Aim of the exercise - Search the records for lines that contain the word "none". Copy them all.

Task material -
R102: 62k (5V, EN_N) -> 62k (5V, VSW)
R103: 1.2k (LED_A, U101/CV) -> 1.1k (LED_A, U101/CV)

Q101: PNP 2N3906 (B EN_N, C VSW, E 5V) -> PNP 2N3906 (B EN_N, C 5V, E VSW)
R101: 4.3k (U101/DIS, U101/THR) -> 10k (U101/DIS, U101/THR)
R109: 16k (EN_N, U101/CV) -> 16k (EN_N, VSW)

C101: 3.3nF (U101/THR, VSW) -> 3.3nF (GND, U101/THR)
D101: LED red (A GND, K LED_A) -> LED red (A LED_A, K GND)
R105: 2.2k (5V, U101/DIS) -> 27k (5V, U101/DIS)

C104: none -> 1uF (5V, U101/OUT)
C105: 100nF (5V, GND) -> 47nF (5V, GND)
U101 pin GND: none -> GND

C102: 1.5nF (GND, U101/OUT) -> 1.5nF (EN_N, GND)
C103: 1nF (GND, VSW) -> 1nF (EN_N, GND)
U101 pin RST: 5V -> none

Solution to the problem -
C104: none -> 1uF (5V, U101/OUT)
U101 pin GND: none -> GND
U101 pin RST: 5V -> none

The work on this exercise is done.